INSTRUCTIONS TO FOLLOW »
The copy should hold exactly the lines below from the one that contains "lime brick D7:E7 level 2 -> none" through the one that contains "grey cone A6 level 3 -> grey cone H2 level 2" and nothing else, so no pictures.

INFORMATION »
═══
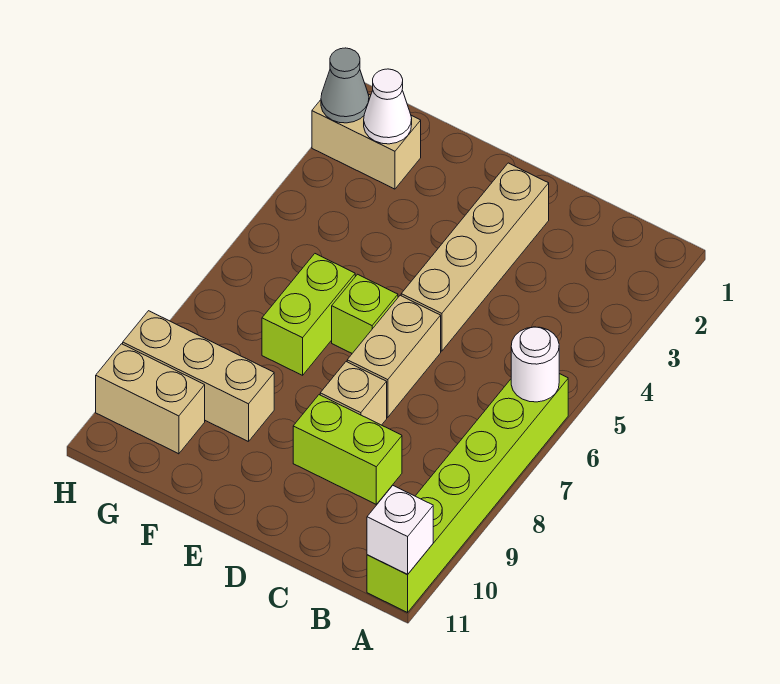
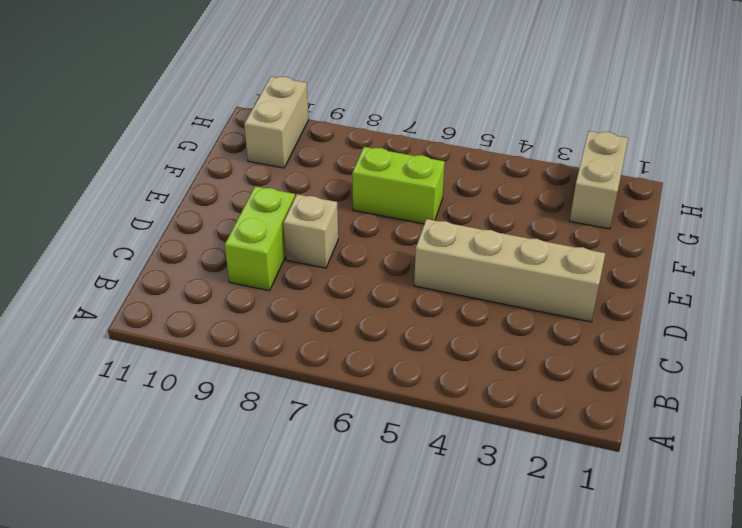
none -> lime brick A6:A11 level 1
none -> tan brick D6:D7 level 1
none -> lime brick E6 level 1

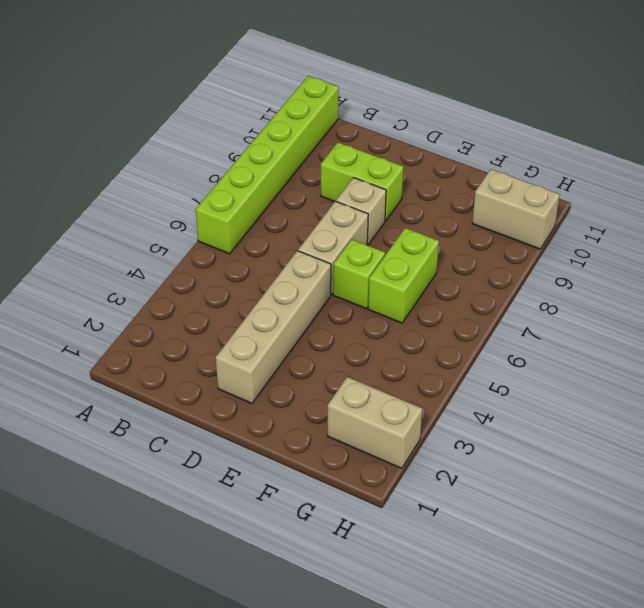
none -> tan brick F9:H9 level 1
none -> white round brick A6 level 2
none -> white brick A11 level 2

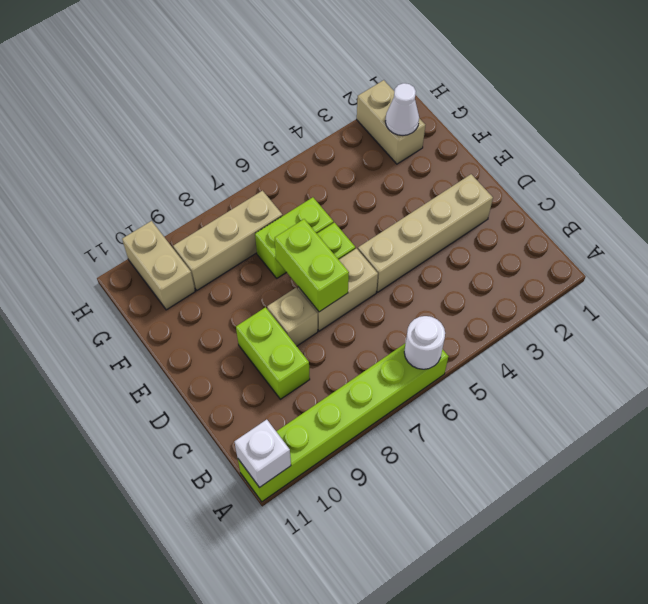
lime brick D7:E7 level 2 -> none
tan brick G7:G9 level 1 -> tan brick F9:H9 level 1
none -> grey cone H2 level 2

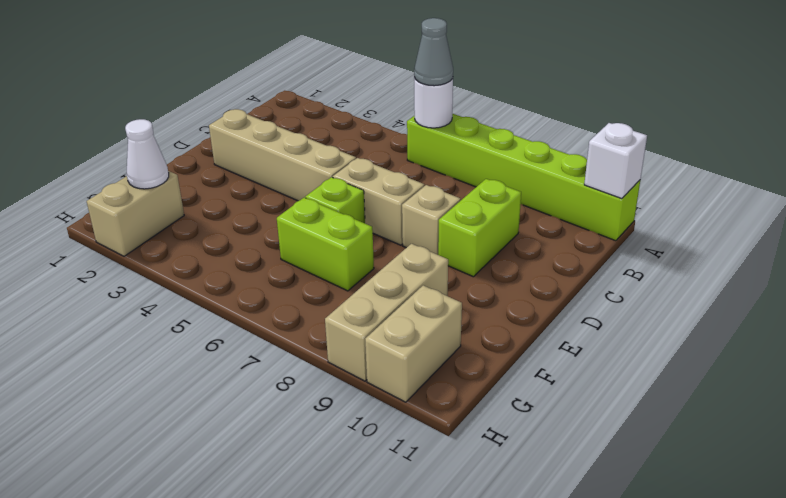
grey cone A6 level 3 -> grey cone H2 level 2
═══
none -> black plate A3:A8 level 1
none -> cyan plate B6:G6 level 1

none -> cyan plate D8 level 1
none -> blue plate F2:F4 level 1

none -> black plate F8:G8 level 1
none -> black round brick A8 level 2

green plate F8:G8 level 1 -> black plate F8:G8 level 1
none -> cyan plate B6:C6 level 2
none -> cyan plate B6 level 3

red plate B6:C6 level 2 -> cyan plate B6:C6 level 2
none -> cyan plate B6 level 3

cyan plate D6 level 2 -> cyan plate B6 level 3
═══
ANSWER SECTION »
lime brick D7:E7 level 2 -> none
tan brick G7:G9 level 1 -> tan brick F9:H9 level 1
none -> grey cone H2 level 2

grey cone A6 level 3 -> grey cone H2 level 2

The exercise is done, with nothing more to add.